**Task requirements:** Please reproduce every line of the records below word for word, leaving out the pictures.
-------- Data section --------
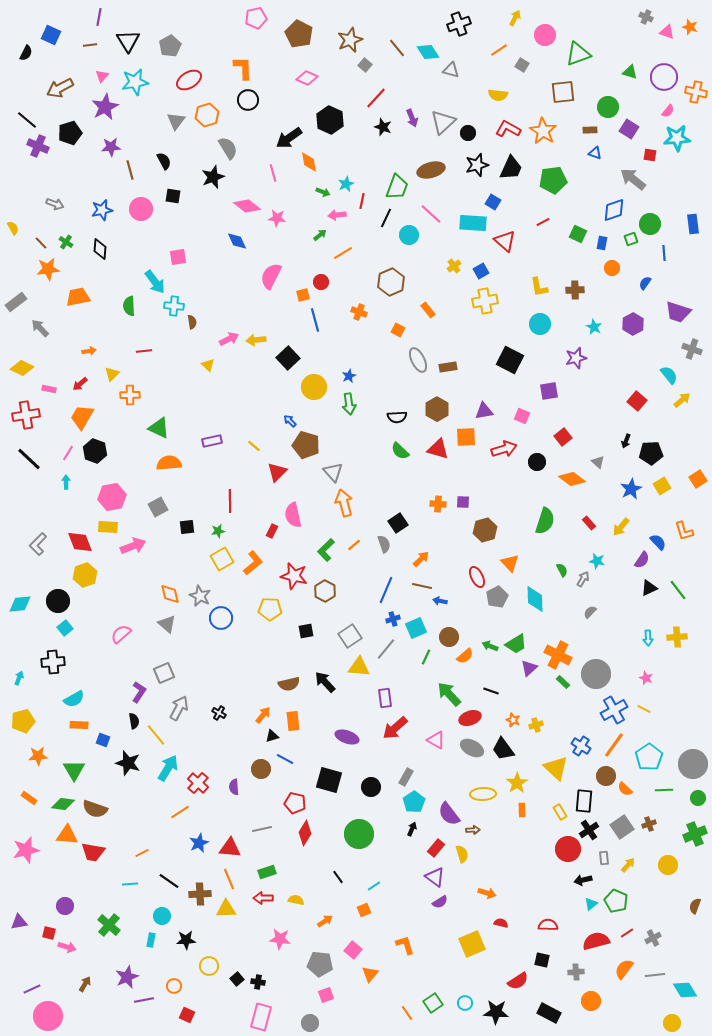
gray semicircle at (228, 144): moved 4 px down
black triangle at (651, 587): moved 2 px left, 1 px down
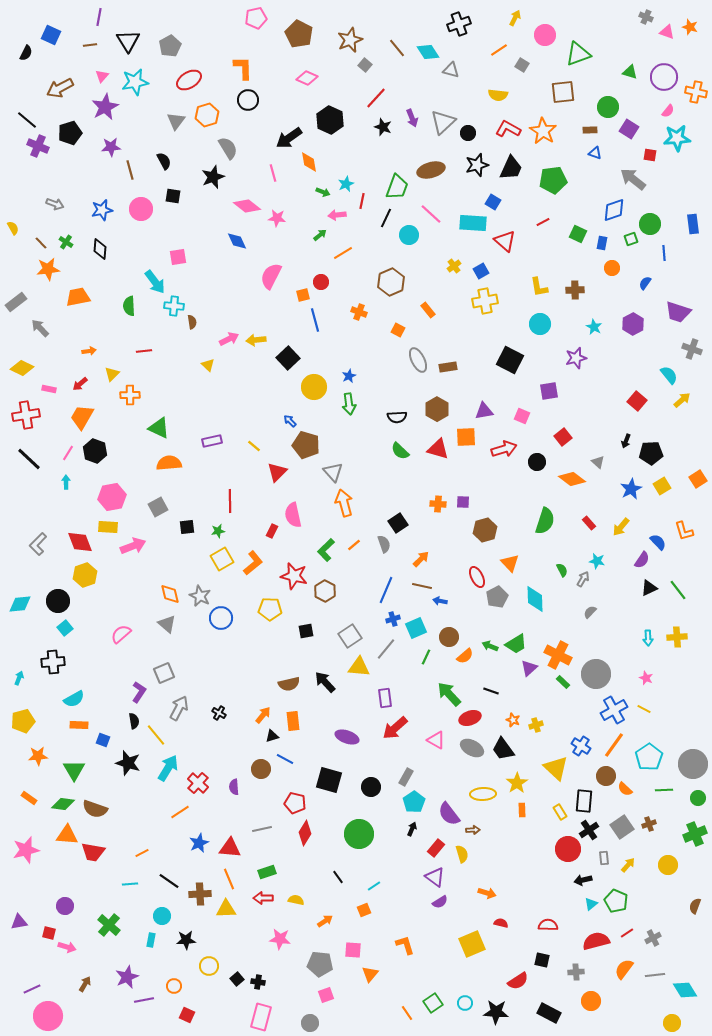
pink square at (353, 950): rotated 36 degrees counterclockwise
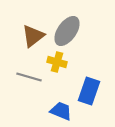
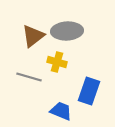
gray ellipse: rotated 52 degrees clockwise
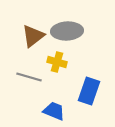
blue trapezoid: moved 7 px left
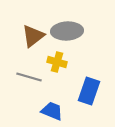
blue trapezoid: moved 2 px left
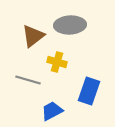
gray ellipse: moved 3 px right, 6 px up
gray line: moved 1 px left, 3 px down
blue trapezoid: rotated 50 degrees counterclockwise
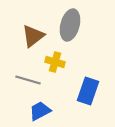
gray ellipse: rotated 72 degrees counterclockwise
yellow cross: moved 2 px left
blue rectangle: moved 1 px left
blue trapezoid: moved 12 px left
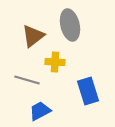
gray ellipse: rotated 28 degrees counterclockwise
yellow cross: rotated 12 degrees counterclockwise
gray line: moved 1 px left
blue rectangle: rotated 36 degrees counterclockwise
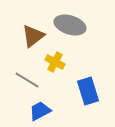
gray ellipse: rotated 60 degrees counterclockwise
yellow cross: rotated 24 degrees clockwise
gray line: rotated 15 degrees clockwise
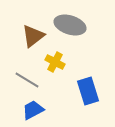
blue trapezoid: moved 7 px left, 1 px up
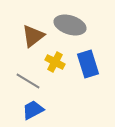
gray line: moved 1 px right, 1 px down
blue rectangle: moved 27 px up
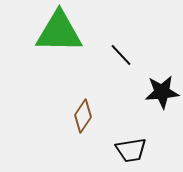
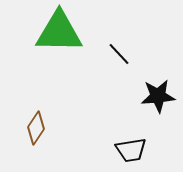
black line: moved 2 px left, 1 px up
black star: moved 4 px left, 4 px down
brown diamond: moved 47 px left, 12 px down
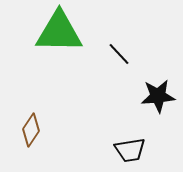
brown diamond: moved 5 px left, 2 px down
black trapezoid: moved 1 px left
--------
**The response:**
gray semicircle at (228, 144): moved 4 px down
black triangle at (651, 587): moved 2 px left, 1 px down
pink square at (353, 950): rotated 36 degrees counterclockwise
gray ellipse: rotated 52 degrees clockwise
blue trapezoid: moved 7 px left
blue trapezoid: moved 2 px left
gray ellipse: moved 3 px right, 6 px up
gray line: moved 1 px left, 3 px down
blue trapezoid: rotated 50 degrees counterclockwise
gray ellipse: rotated 72 degrees counterclockwise
yellow cross: moved 2 px left
blue rectangle: moved 1 px left
blue trapezoid: moved 12 px left
gray ellipse: rotated 28 degrees counterclockwise
yellow cross: rotated 12 degrees counterclockwise
gray line: moved 1 px left
blue rectangle: rotated 36 degrees counterclockwise
gray ellipse: rotated 60 degrees counterclockwise
yellow cross: rotated 24 degrees clockwise
gray line: rotated 15 degrees clockwise
blue trapezoid: moved 7 px left, 1 px up
gray line: moved 1 px right, 1 px down
blue rectangle: moved 27 px up
black line: moved 2 px left, 1 px up
black star: moved 4 px left, 4 px down
brown diamond: moved 47 px left, 12 px down
brown diamond: moved 5 px left, 2 px down
black trapezoid: moved 1 px left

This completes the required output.